=== RECORDS TO USE ===

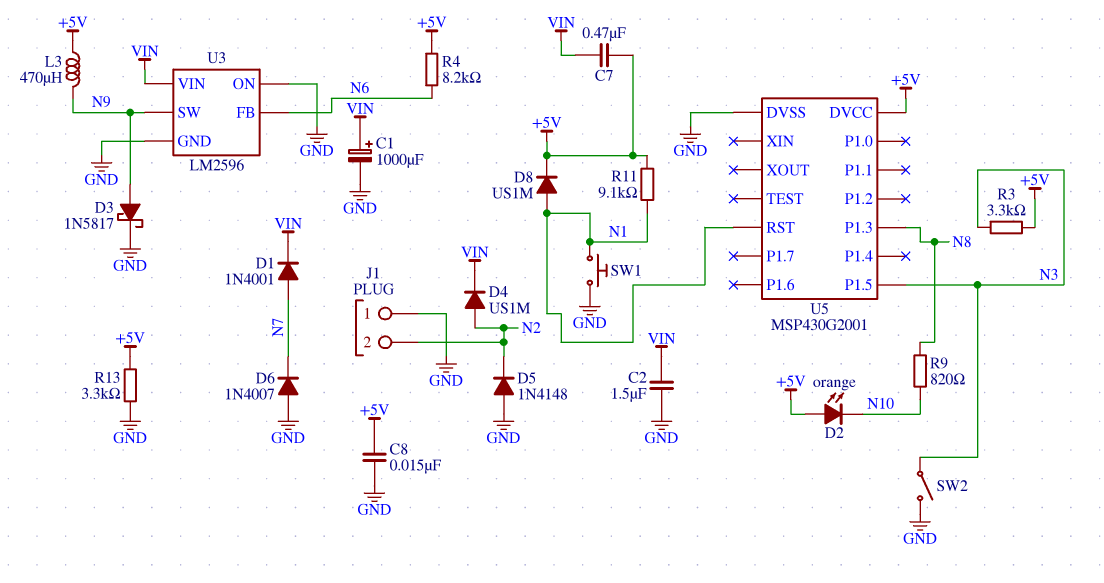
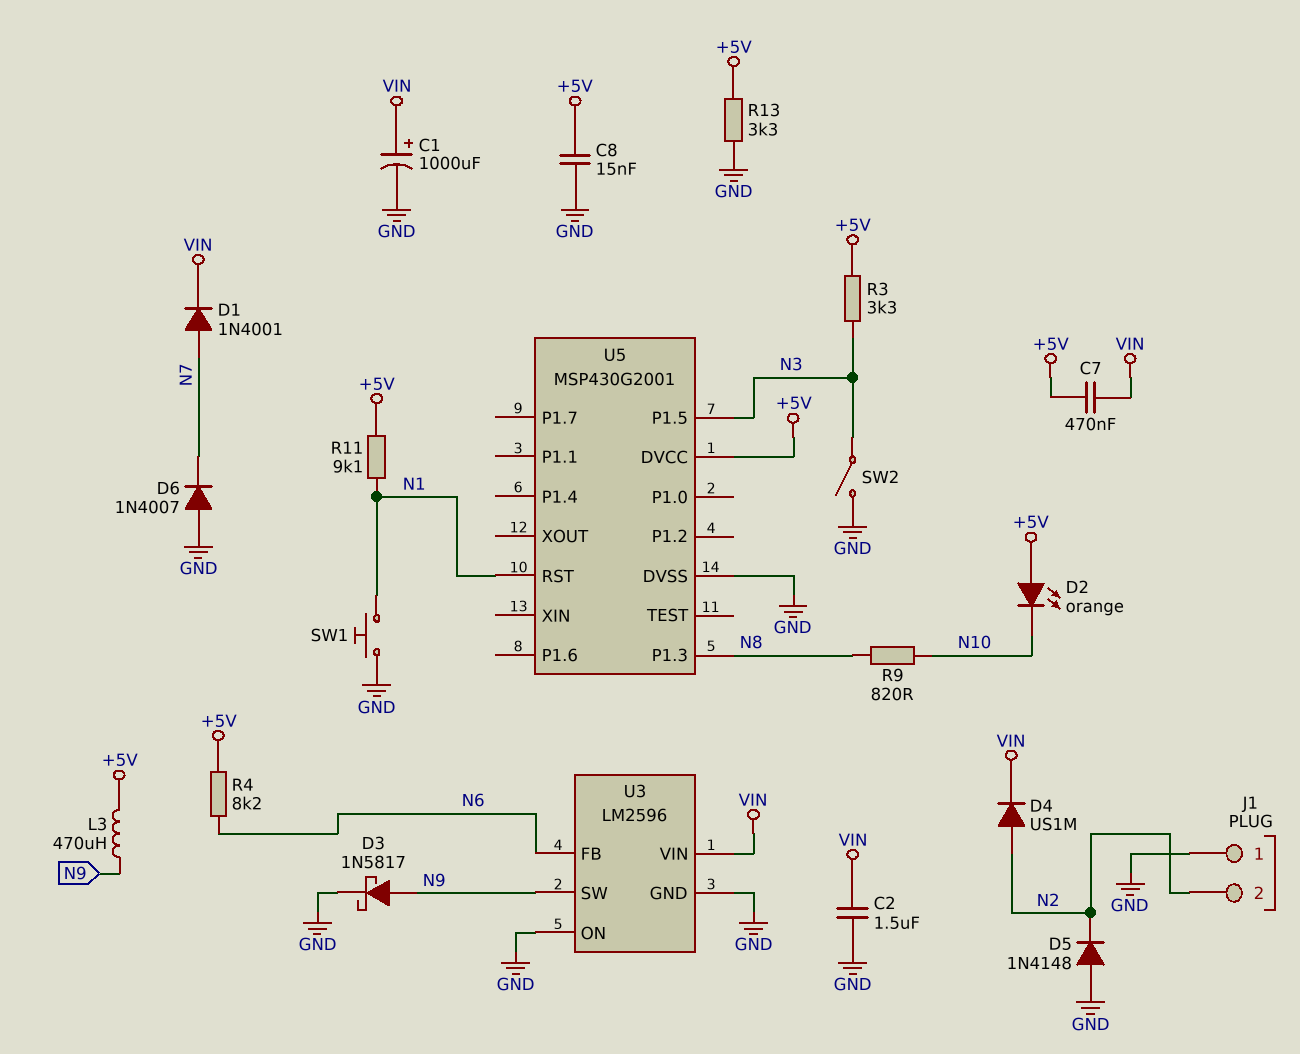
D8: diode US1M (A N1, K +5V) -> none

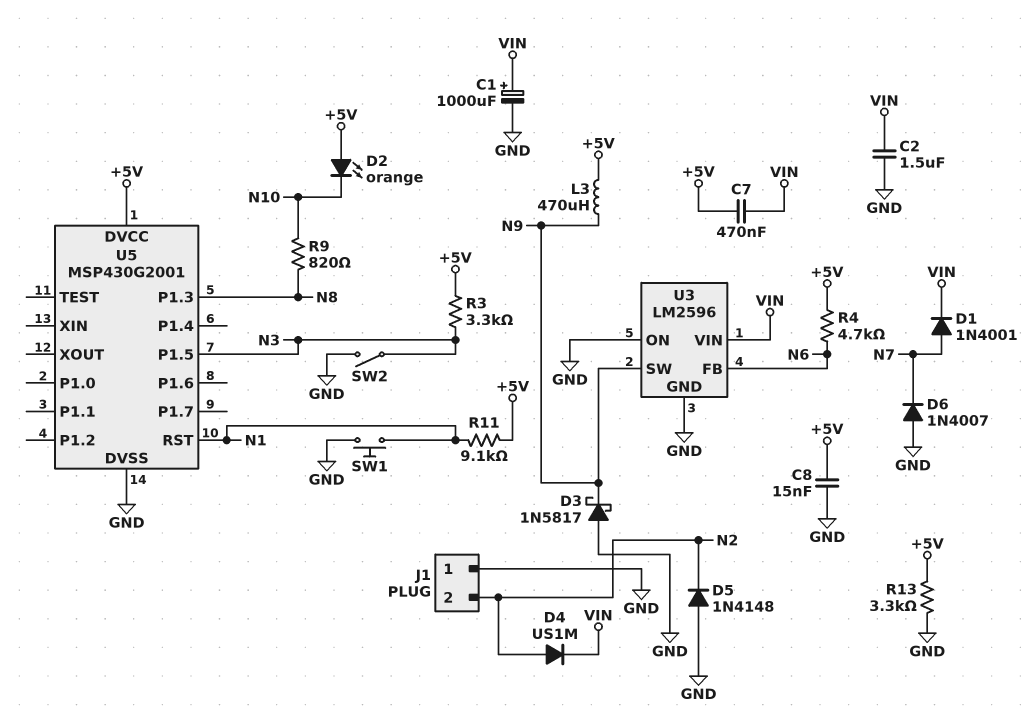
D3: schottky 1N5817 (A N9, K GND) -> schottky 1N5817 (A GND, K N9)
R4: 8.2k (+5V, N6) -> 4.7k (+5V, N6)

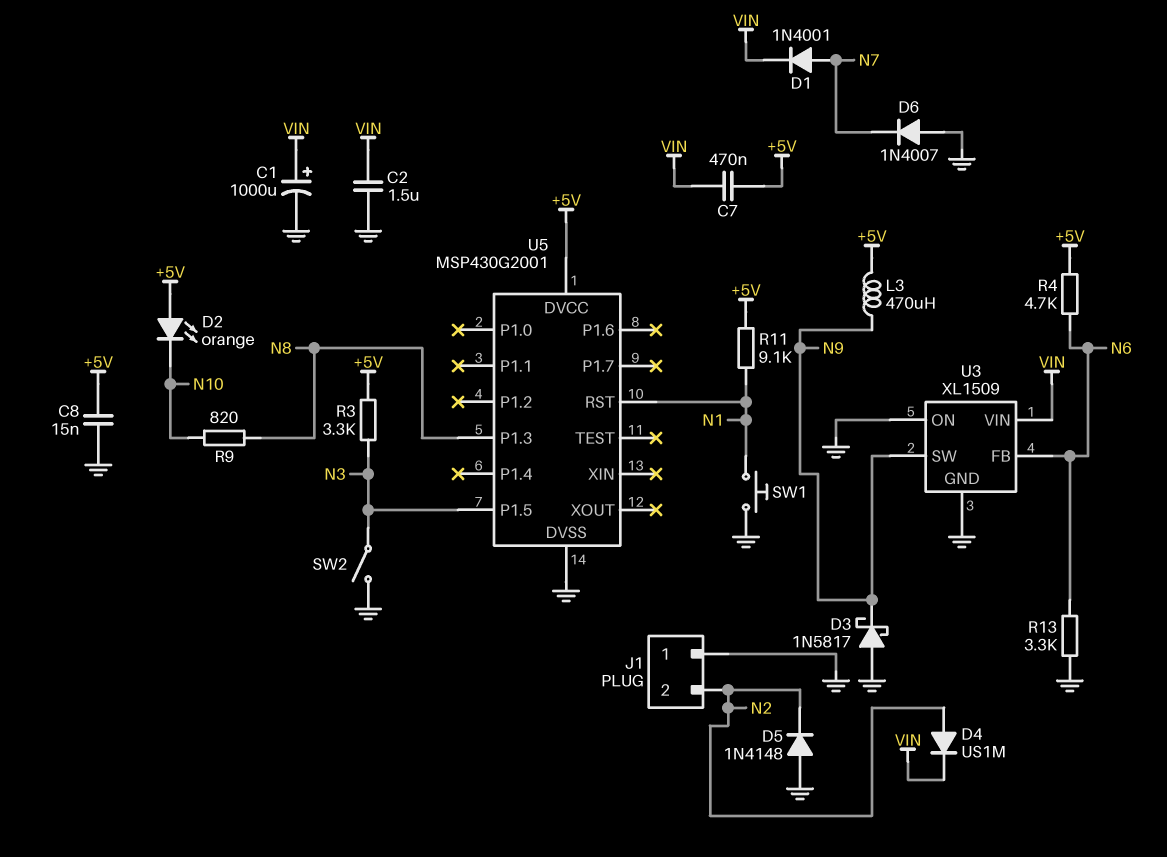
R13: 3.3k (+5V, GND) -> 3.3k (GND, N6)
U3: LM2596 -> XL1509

===
=== RECORDS TO USE ===

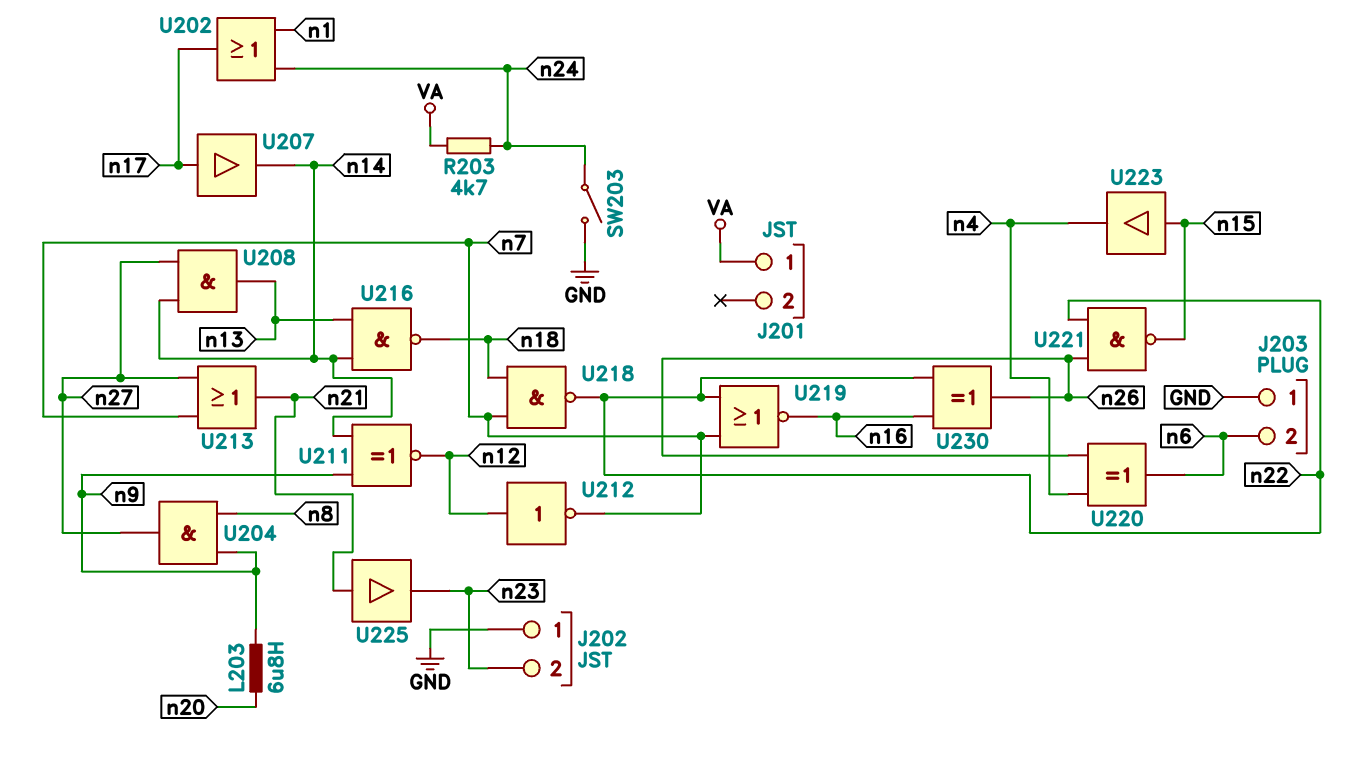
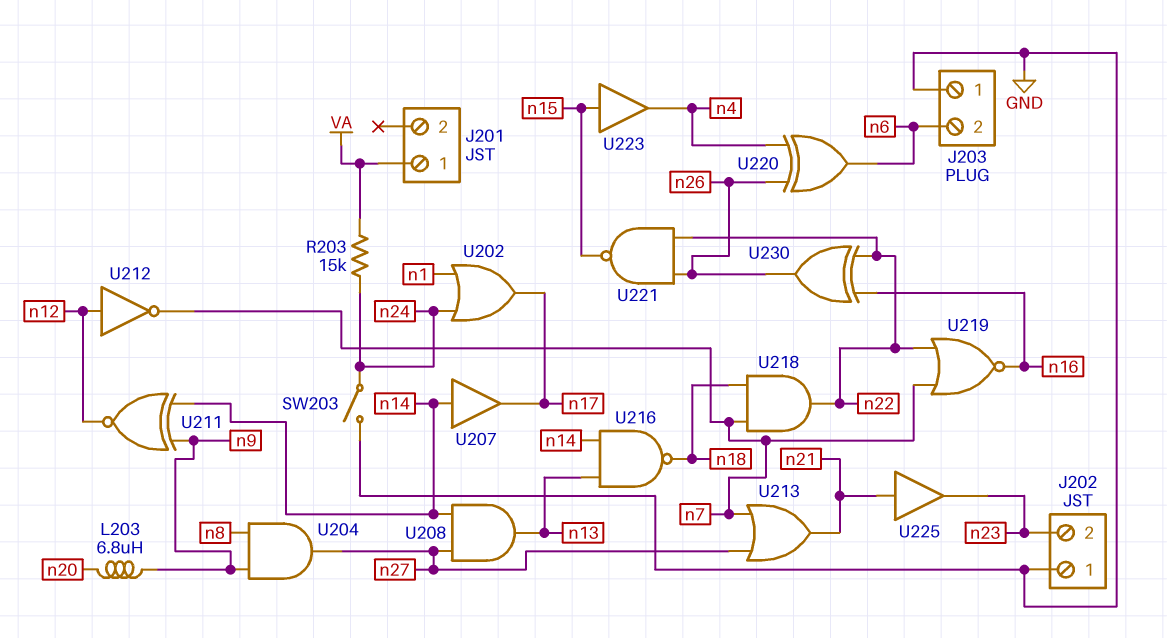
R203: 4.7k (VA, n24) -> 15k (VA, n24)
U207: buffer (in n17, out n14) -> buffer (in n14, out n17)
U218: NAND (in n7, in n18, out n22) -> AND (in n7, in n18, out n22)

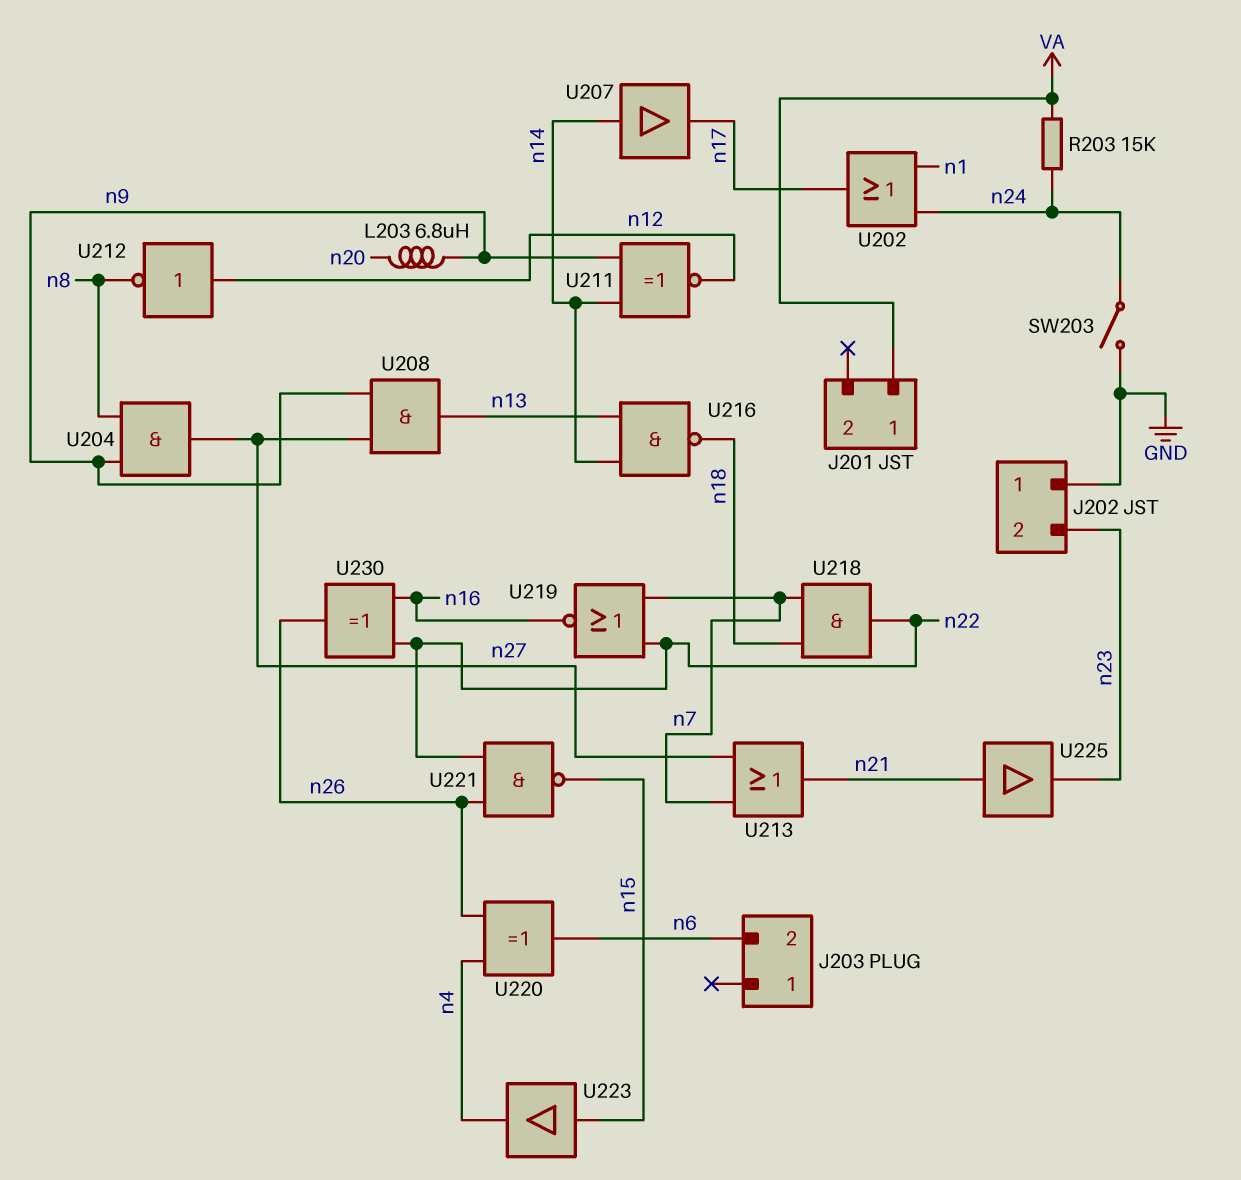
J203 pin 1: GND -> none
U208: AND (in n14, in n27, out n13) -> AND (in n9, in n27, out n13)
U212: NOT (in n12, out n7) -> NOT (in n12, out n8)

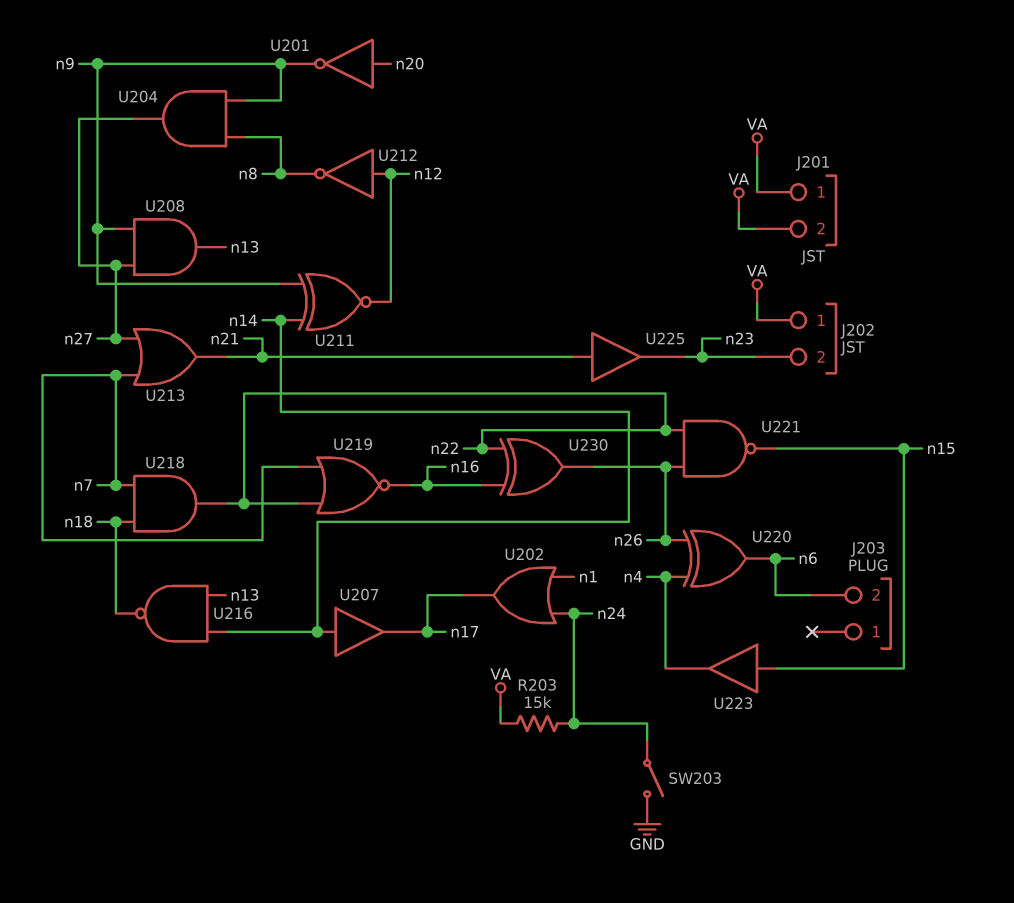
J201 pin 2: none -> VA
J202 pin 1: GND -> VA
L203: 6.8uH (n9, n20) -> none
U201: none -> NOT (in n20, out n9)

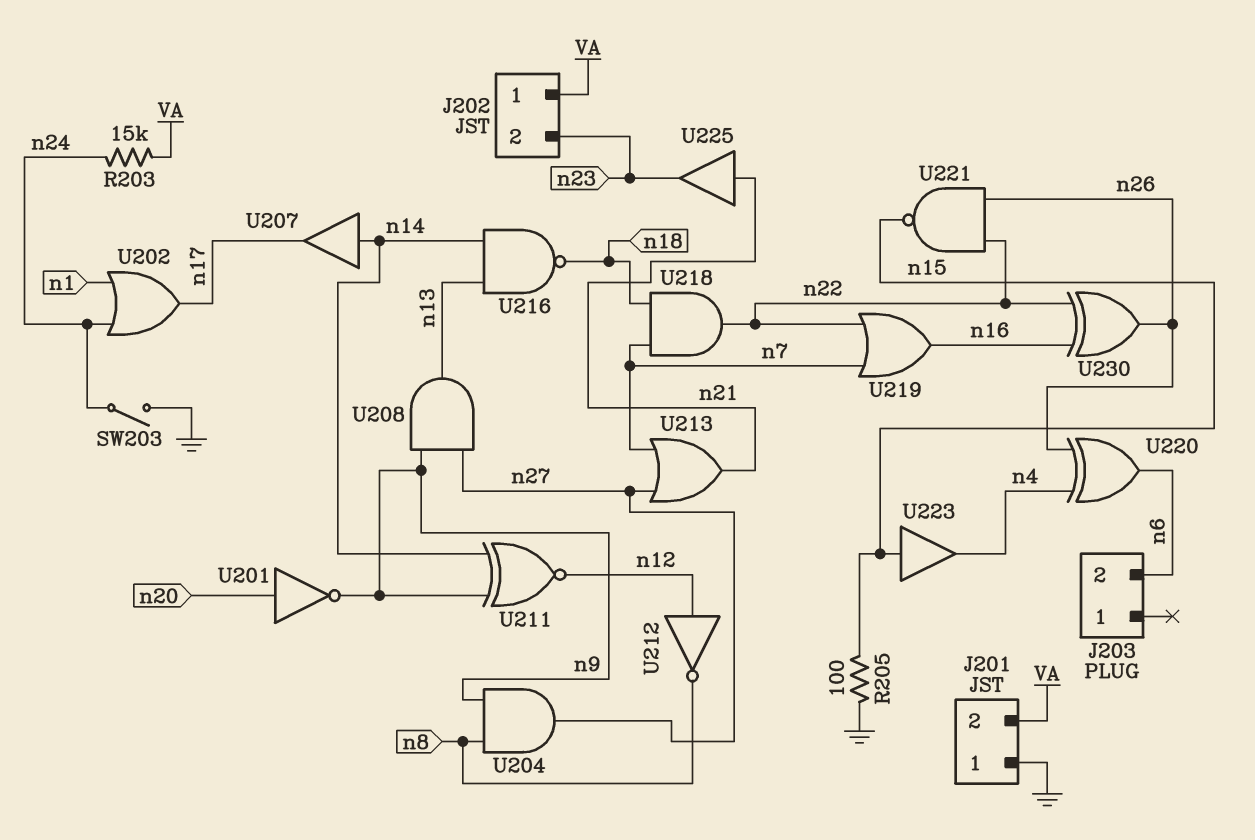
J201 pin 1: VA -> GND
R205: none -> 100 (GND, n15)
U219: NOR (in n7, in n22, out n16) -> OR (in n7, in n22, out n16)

===

== WORK ITEM ==
Copy the lines above exactly, starting with the line that contains "D8: diode US1M (A N1, K +5V) -> none" and ending with the line that contains "U3: LM2596 -> XL1509", and leave out any pictures.

== SOLUTION TO THE PROBLEM ==
D8: diode US1M (A N1, K +5V) -> none

D3: schottky 1N5817 (A N9, K GND) -> schottky 1N5817 (A GND, K N9)
R4: 8.2k (+5V, N6) -> 4.7k (+5V, N6)

R13: 3.3k (+5V, GND) -> 3.3k (GND, N6)
U3: LM2596 -> XL1509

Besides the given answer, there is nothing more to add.